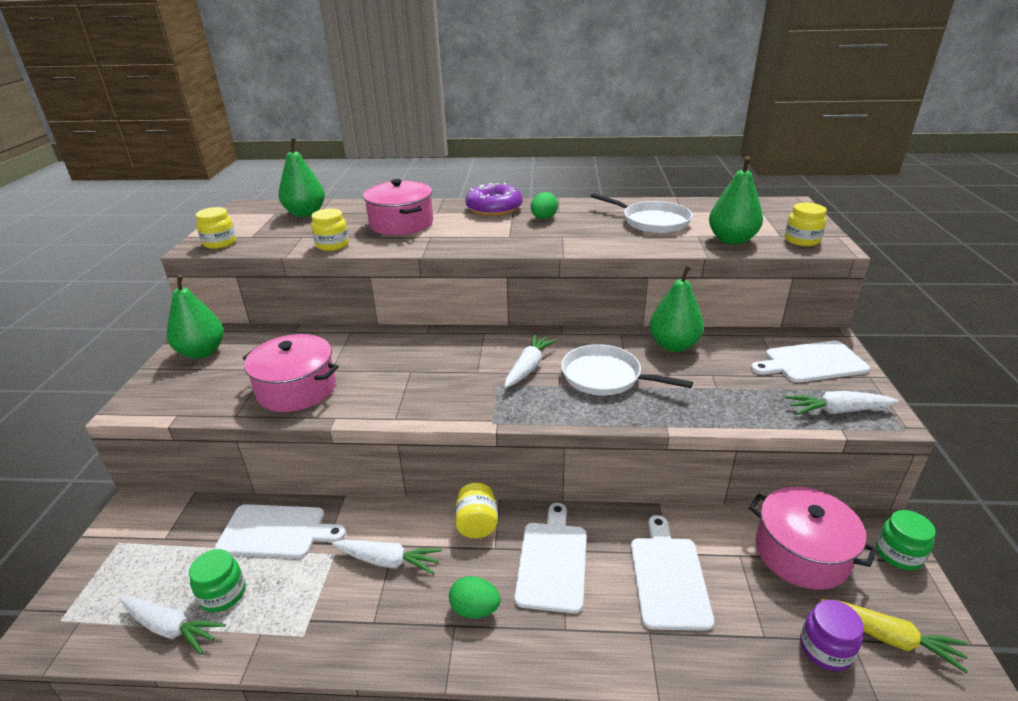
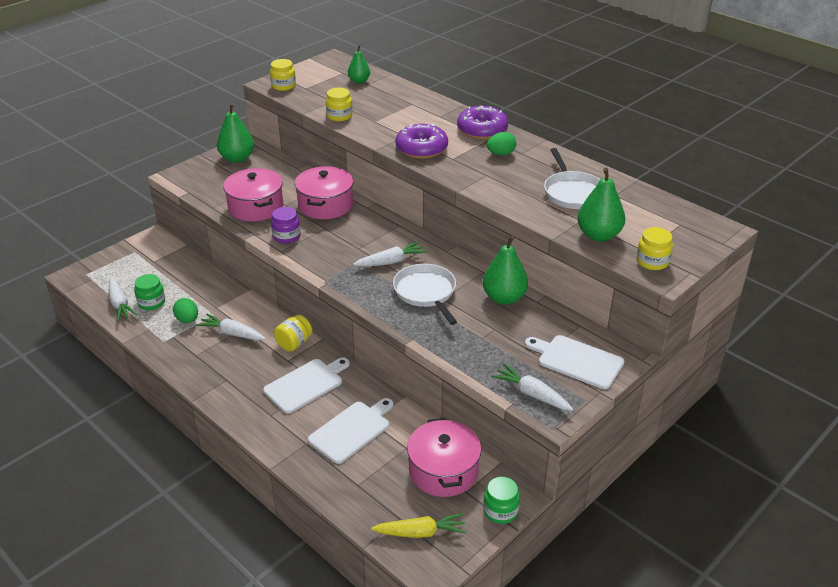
camera: 40 degrees right, 5 degrees up
(276, 531) = (201, 287): white cutting board -> none
(305, 213) = (359, 81): green pear -> green pear, size x0.63
(388, 561) = (232, 333): white carrot -> white carrot turned 150 degrees clockwise
(401, 223) = (403, 116): pink pot -> pink pot (325, 205)
(466, 239) = (421, 148): none -> purple donut
(475, 609) = (243, 379): green egg -> green egg (187, 320)
(825, 649) = (379, 511): purple jar -> purple jar (286, 236)
(890, 638) = (420, 532): yellow carrot -> yellow carrot turned 75 degrees counterclockwise

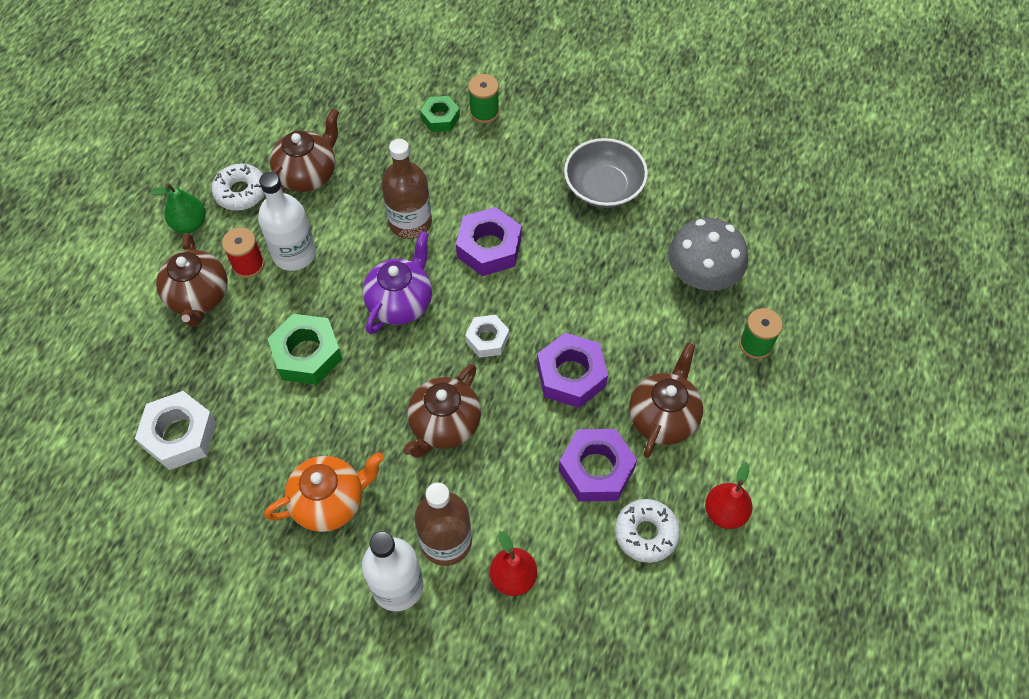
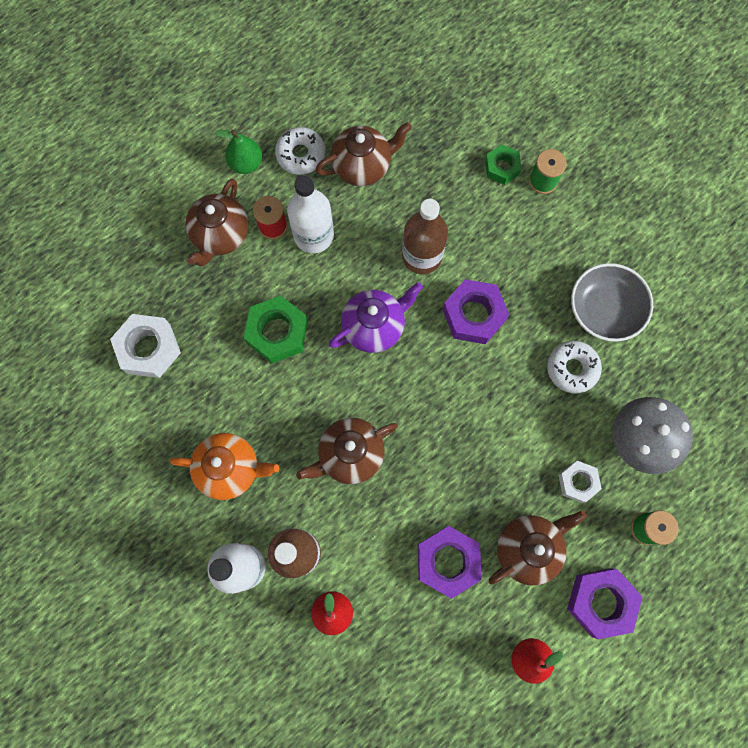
camera: 30 degrees right, 15 degrees up
(487, 339) = (425, 398): white nut -> white nut (577, 482)
(571, 375) = (475, 468): purple nut -> purple nut (600, 602)
(646, 533) = (455, 637): white donut -> white donut (572, 368)

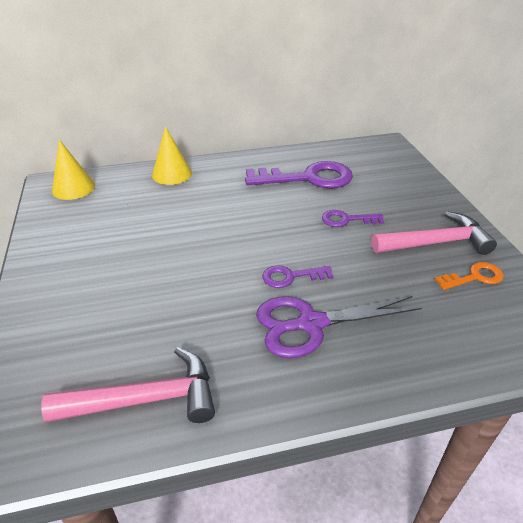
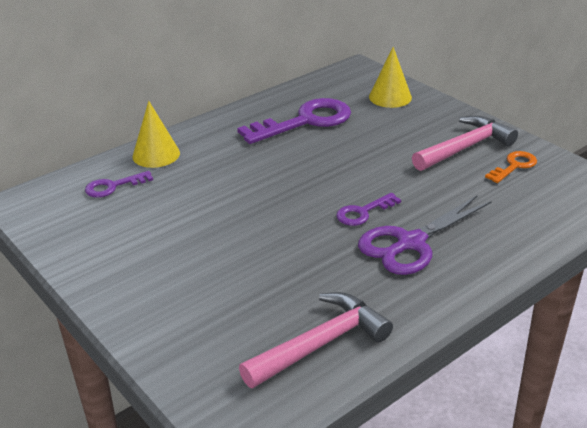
camera: 25 degrees left, 5 degrees down
(73, 188) = (54, 199): yellow cone -> yellow cone (390, 97)
(346, 220) = (373, 150): purple key -> purple key (113, 186)

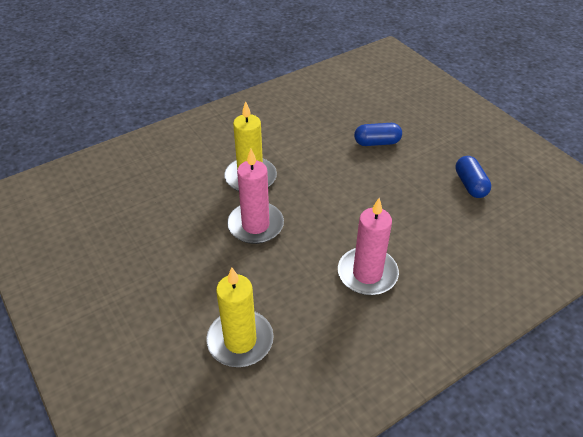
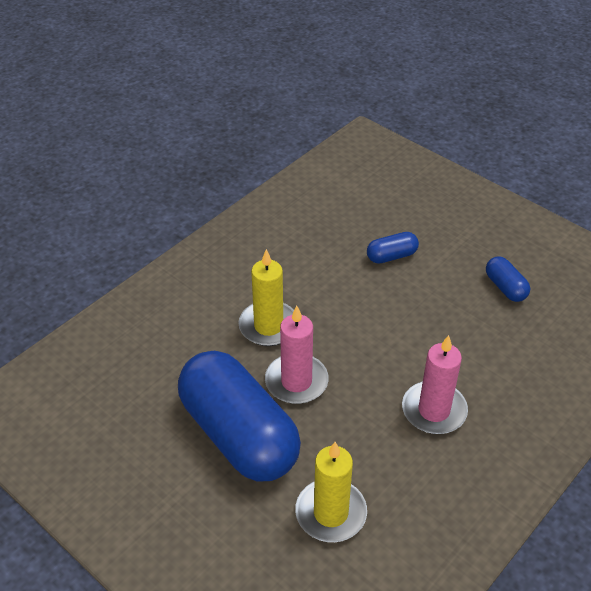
camera: 15 degrees left, 0 degrees up
(189, 257) = (239, 434): none -> blue capsule

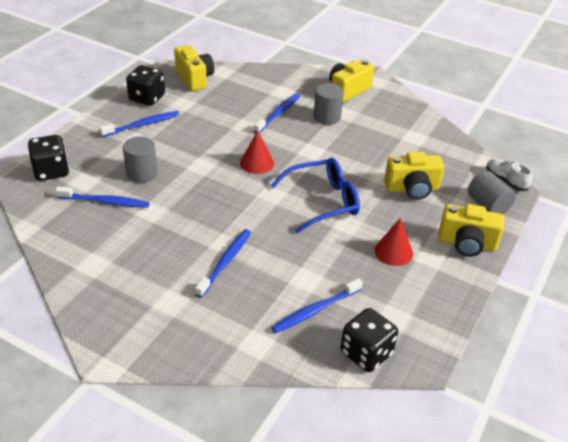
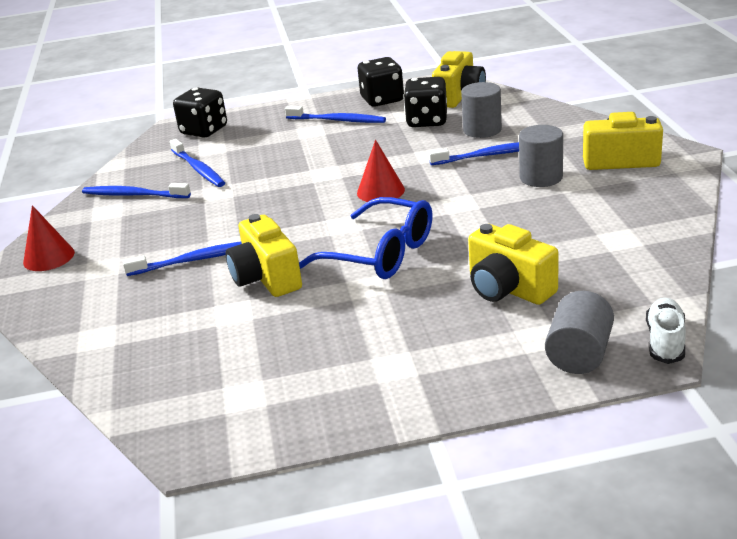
camera: 55 degrees right, 10 degrees down
(142, 173) = (265, 159): grey cylinder -> grey cylinder (482, 130)
(315, 310) = (189, 342): blue toothbrush -> blue toothbrush (133, 195)
(366, 353) = (158, 407): black dice -> black dice (427, 121)
(393, 252) = (363, 337): red cone -> red cone (49, 257)
(466, 243) = (466, 378): yellow camera -> yellow camera (266, 278)

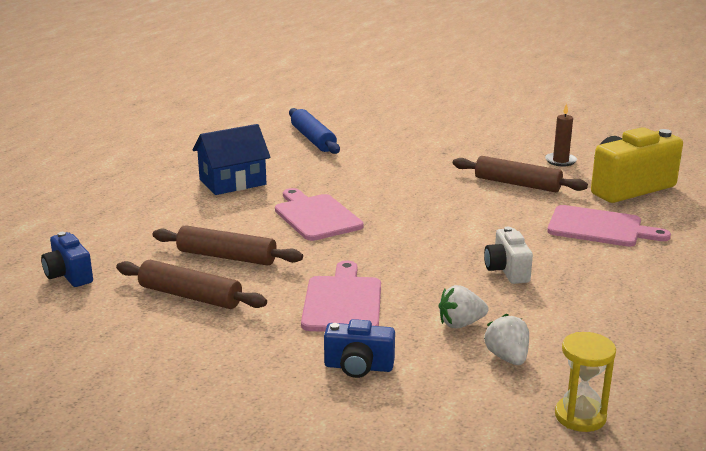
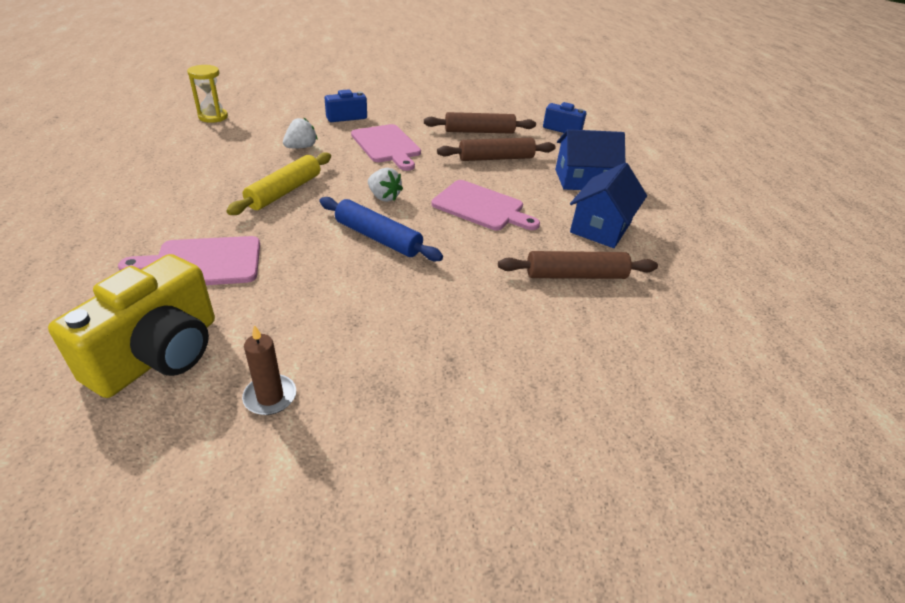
camera: 145 degrees right, 15 degrees up
(172, 216) = (583, 180): none -> blue house
(313, 139) = (633, 329): blue rolling pin -> blue rolling pin (378, 238)
(507, 270) = (285, 191): white camera -> yellow rolling pin
(507, 357) = (262, 135): white strawberry -> white strawberry (384, 197)
(517, 184) = (317, 314): brown rolling pin -> brown rolling pin (575, 275)

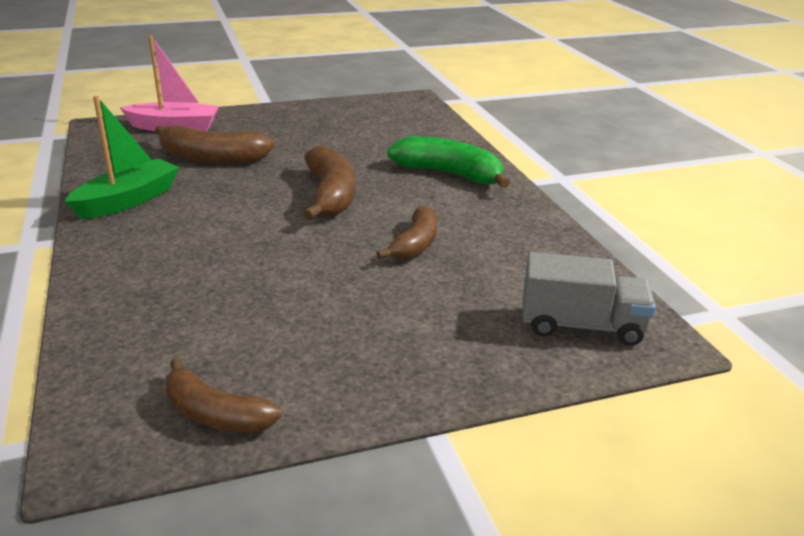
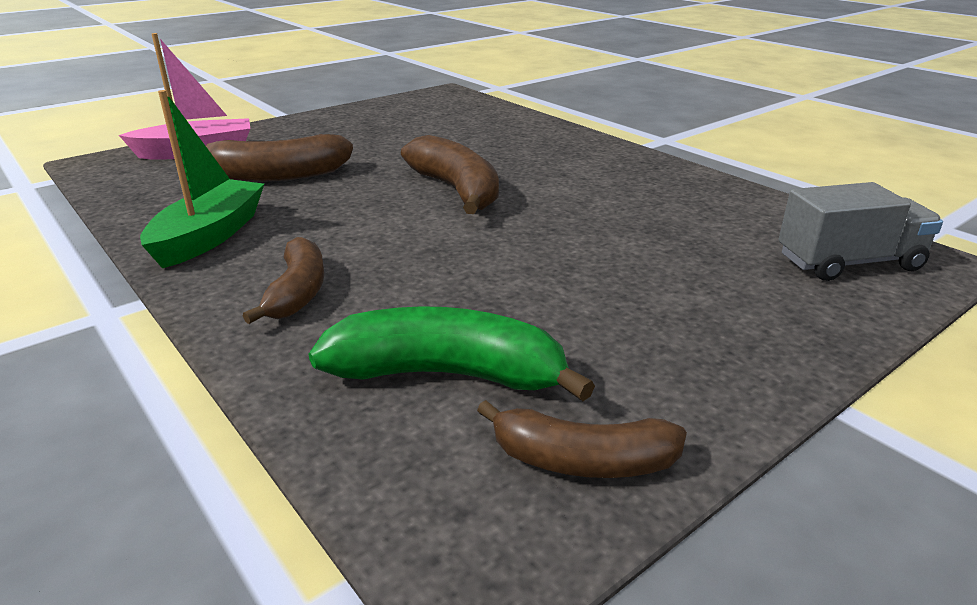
camera: 20 degrees left, 0 degrees up
(415, 244) = (600, 220): brown banana -> brown banana (298, 292)
(450, 174) = (559, 151): green banana -> green banana (448, 374)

** WHAT THE TASK REQUIRES **
Each line from the one containing "camera: 145 degrees right, 15 degrees up" through the last line of the entries above should be duplicated exactly, both included; leave out pictures and add nothing.

** EXERCISE SOLUTION **
camera: 145 degrees right, 15 degrees up
(172, 216) = (583, 180): none -> blue house
(313, 139) = (633, 329): blue rolling pin -> blue rolling pin (378, 238)
(507, 270) = (285, 191): white camera -> yellow rolling pin
(507, 357) = (262, 135): white strawberry -> white strawberry (384, 197)
(517, 184) = (317, 314): brown rolling pin -> brown rolling pin (575, 275)

camera: 20 degrees left, 0 degrees up
(415, 244) = (600, 220): brown banana -> brown banana (298, 292)
(450, 174) = (559, 151): green banana -> green banana (448, 374)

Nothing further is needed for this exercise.